> _What you are asked to do_
From the line containing "(358, 246) = (535, 351): brown robot -> none" to the end of the entries, return every line exactly, both ends included, and add nothing.

> _Entries shown_
_ _ _ _ _ _ _

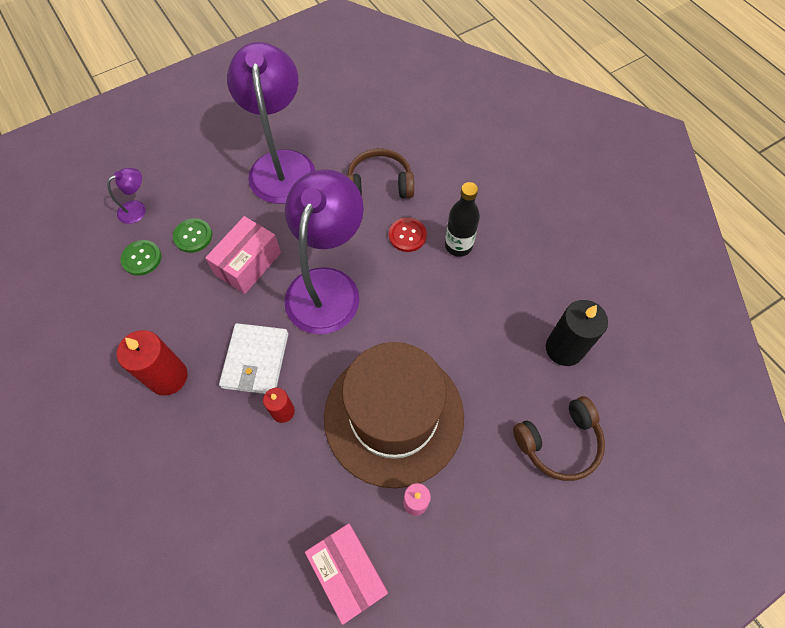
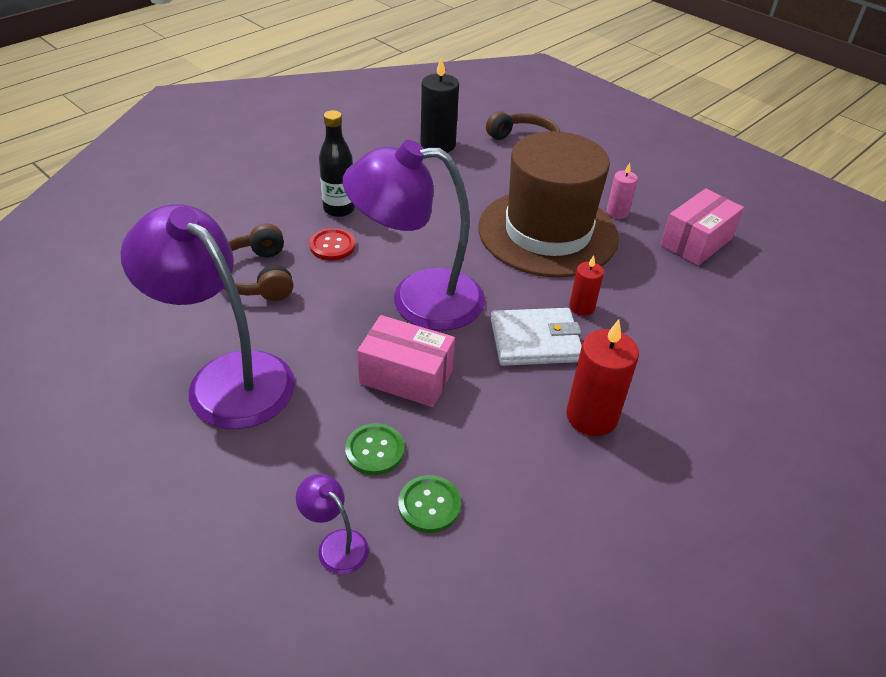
camera: 105 degrees left, 20 degrees down
(281, 164) = (227, 377): purple lamp -> purple lamp turned 60 degrees clockwise

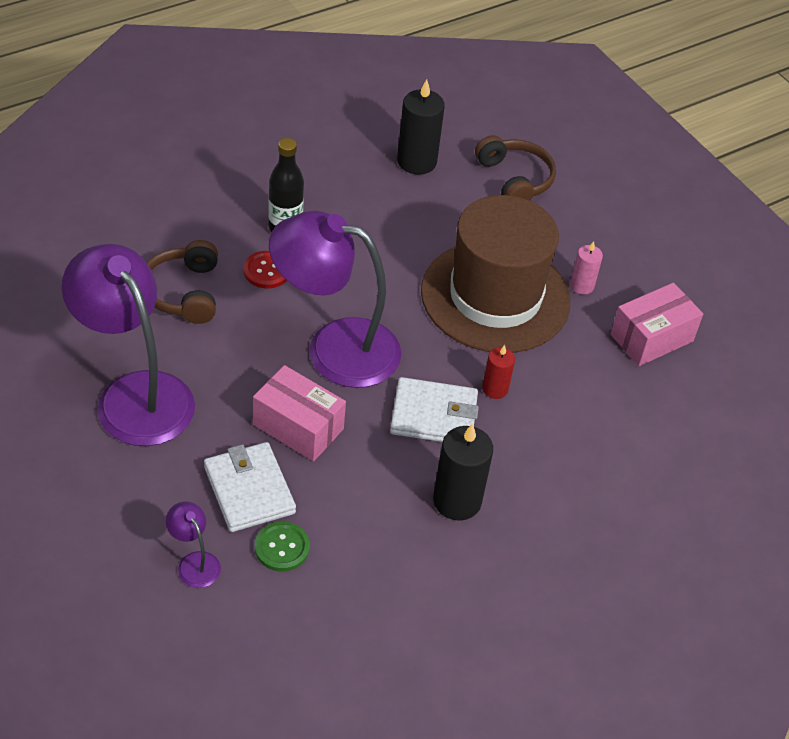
camera: 10 degrees right, 5 degrees up
(375, 450) = (249, 490): green button -> white wallet
(591, 416) = (457, 501): red candle -> black candle

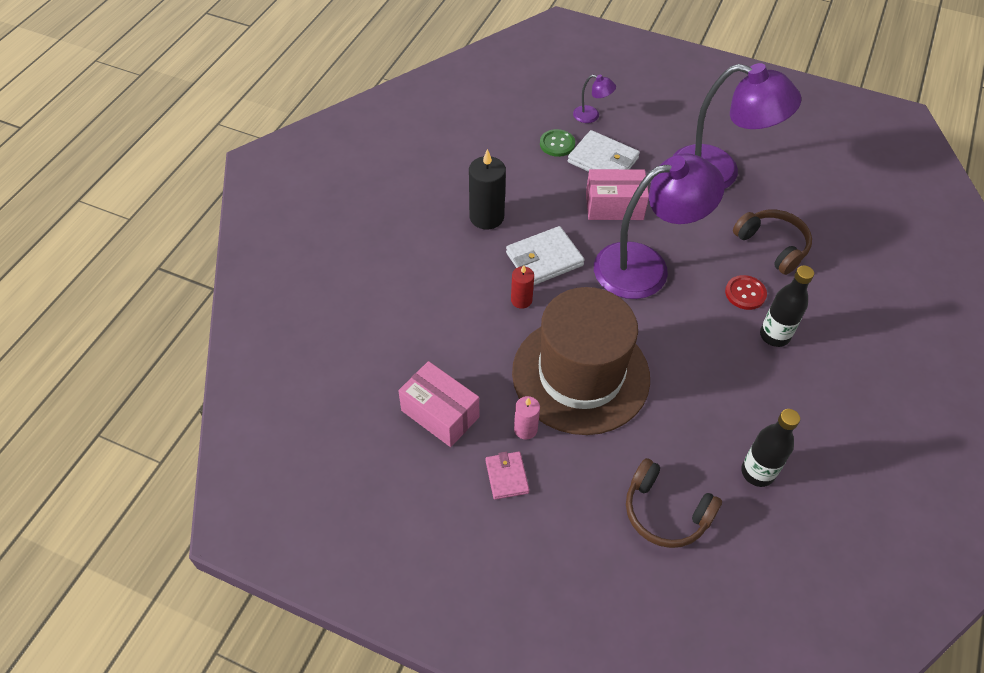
camera: 150 degrees right, 5 degrees up
(416, 161) = (757, 472): black candle -> black bottle
(624, 264) = (507, 476): none -> pink wallet
(651, 338) = (440, 414): pink box -> pink box turned 75 degrees counterclockwise

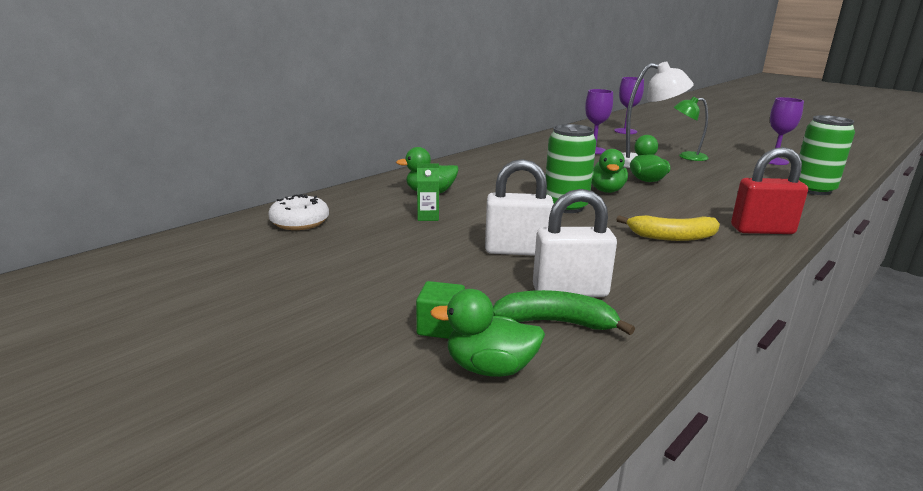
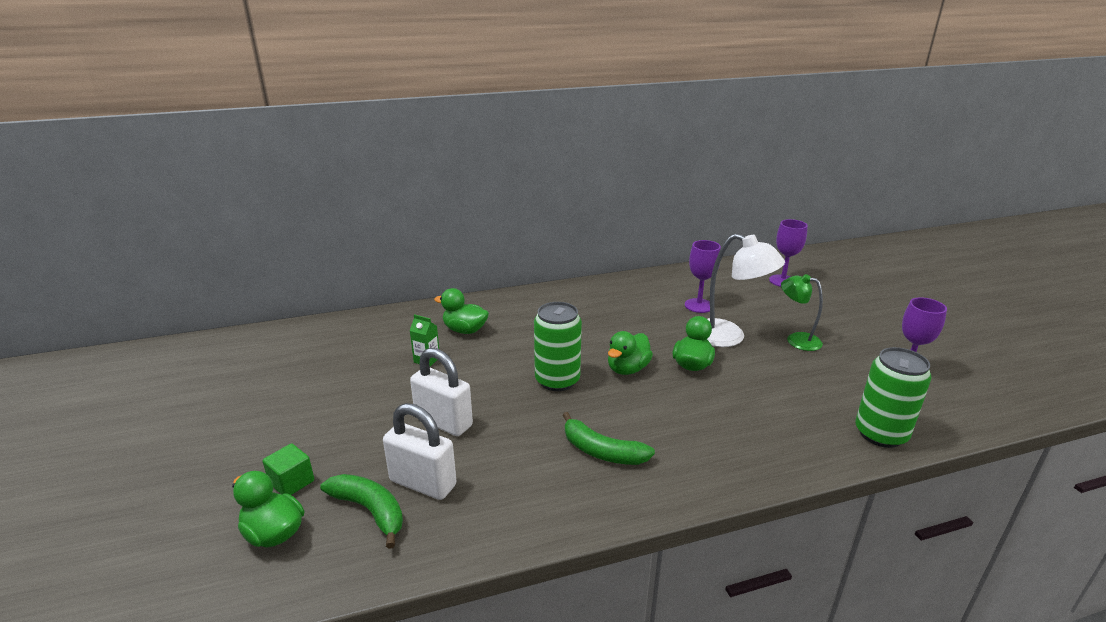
camera: 30 degrees right, 5 degrees up
(300, 222) = (332, 339): white donut -> none
(672, 237) = (602, 451): yellow banana -> green banana
(762, 230) = (712, 474): red padlock -> none

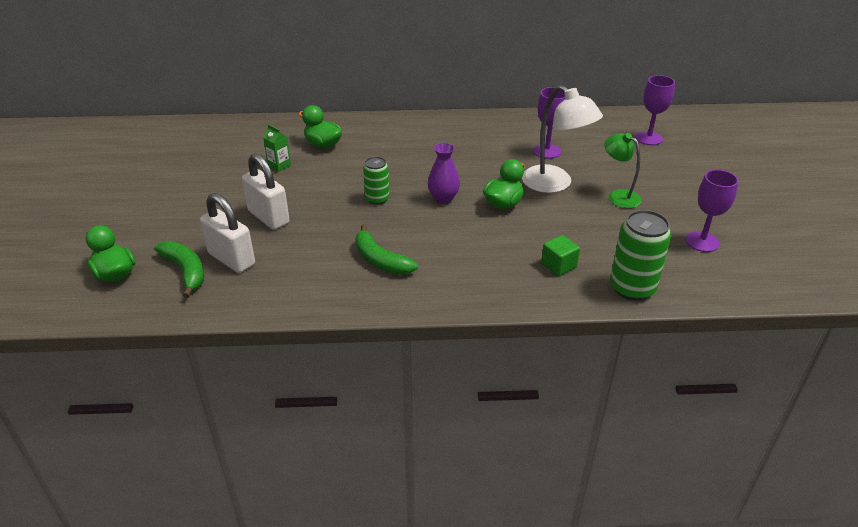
camera: 15 degrees right, 10 degrees up
(292, 482) = (140, 242): green cube -> green cube (558, 265)
(557, 380) = (377, 199): green can -> green can, size x0.61
(627, 369) = (443, 198): green duck -> purple vase

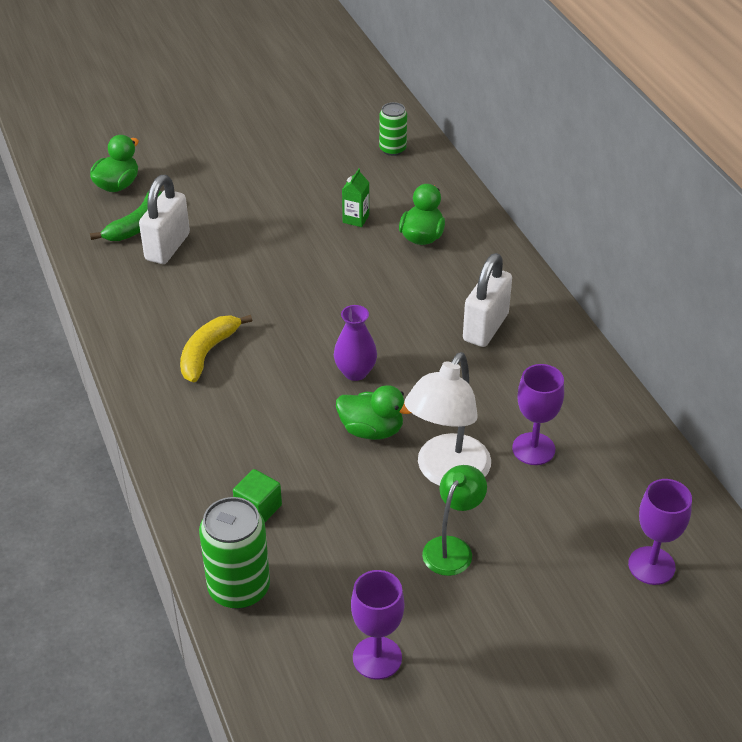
camera: 70 degrees right, 5 degrees up
(268, 217) = (250, 246): white padlock -> white padlock (485, 327)
(377, 199) = (326, 316): green can -> green can (392, 149)
(380, 260) = (208, 353): green banana -> yellow banana

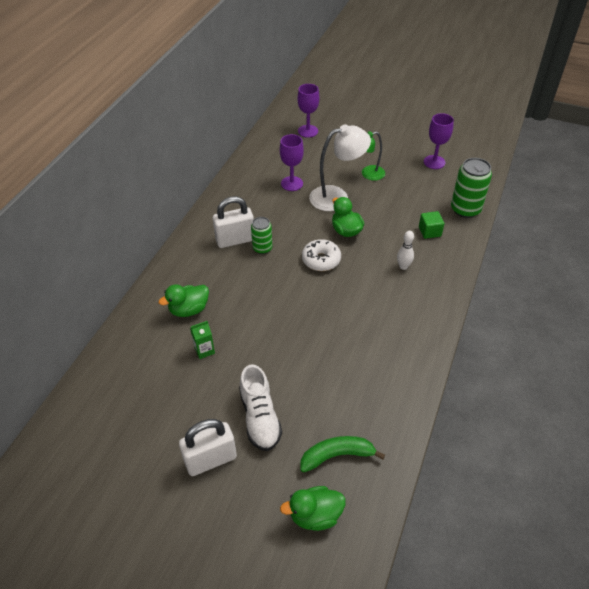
camera: 135 degrees left, 5 degrees up
(167, 247) = (335, 417): white padlock -> white padlock (211, 459)
(208, 353) = (382, 320): yellow banana -> none
(237, 208) = (260, 417): none -> white shoe
(245, 431) = (403, 266): none -> white bowling pin
(355, 372) = (321, 260): purple vase -> white donut
(392, 149) = (107, 390): green can -> green can (262, 248)

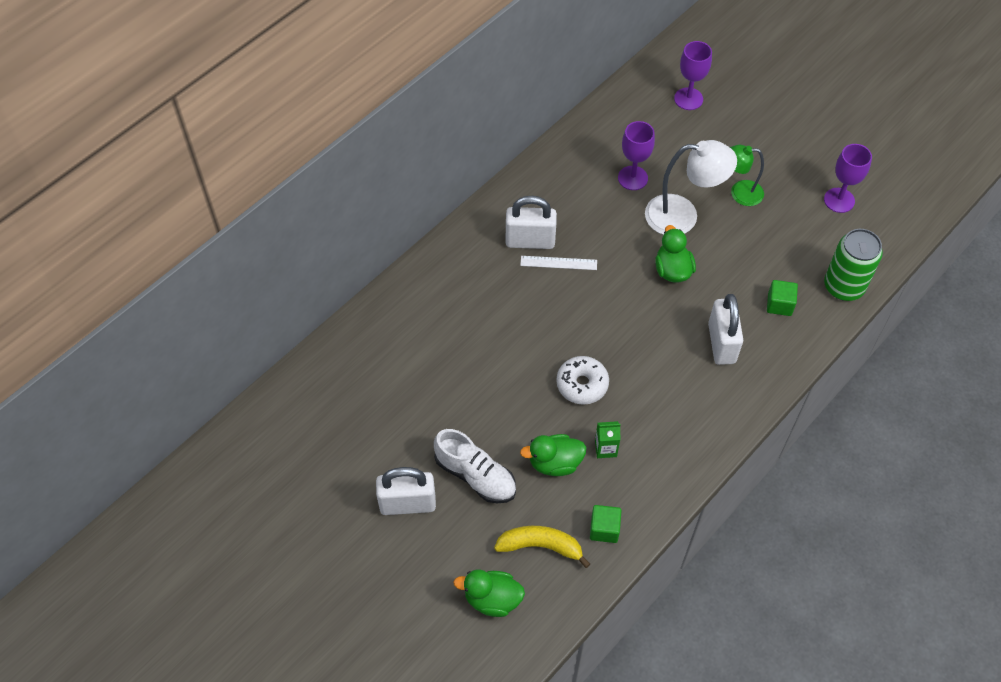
camera: 20 degrees right, 10 degrees up
(189, 310) = (443, 319): green duck -> green duck (555, 463)
(204, 350) = (443, 376): green carton -> green carton (605, 448)
(260, 417) = (475, 475): white shoe -> white shoe turned 60 degrees counterclockwise
(262, 248) = (558, 263): green can -> white ruler
(321, 260) = (623, 302): white donut -> white donut (582, 384)
(337, 455) = (540, 546): green banana -> yellow banana
(381, 424) = (604, 529): none -> green cube
(403, 266) = (721, 343): white bowling pin -> white padlock

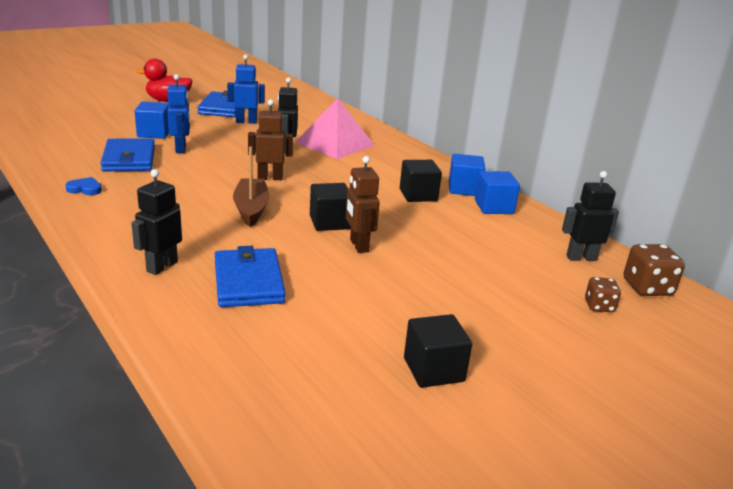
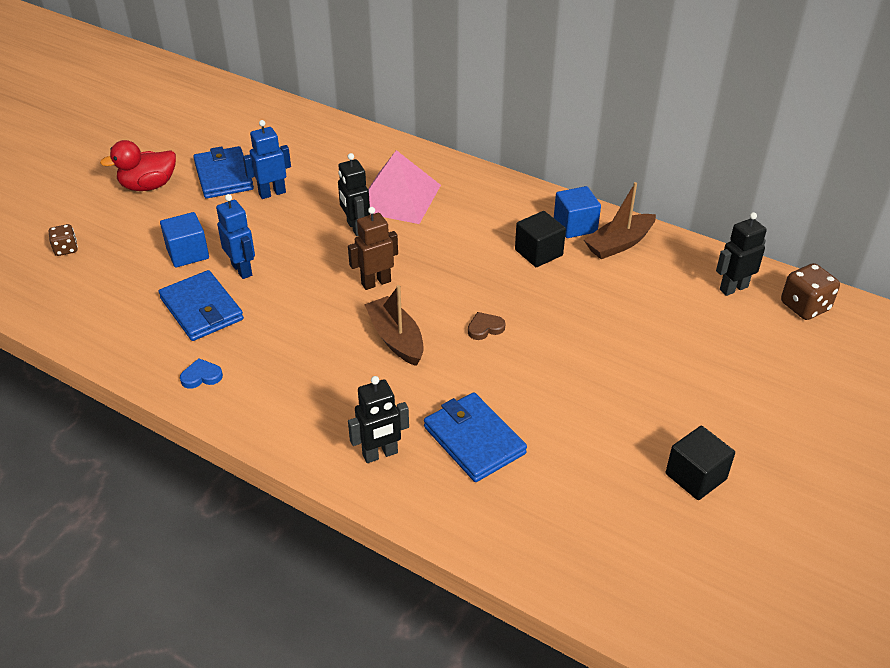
camera: 20 degrees left, 15 degrees up
(162, 266) = (380, 454): black robot -> black robot turned 120 degrees counterclockwise
(329, 222) = (485, 328): black cube -> brown heart
(358, 246) = (535, 351): brown robot -> none
(494, 207) = (619, 244): blue cube -> brown boat
(599, 306) = (779, 346): brown dice -> brown dice (66, 249)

_ _ _ _ _ _ _

> _Task answer_
(358, 246) = (535, 351): brown robot -> none
(494, 207) = (619, 244): blue cube -> brown boat
(599, 306) = (779, 346): brown dice -> brown dice (66, 249)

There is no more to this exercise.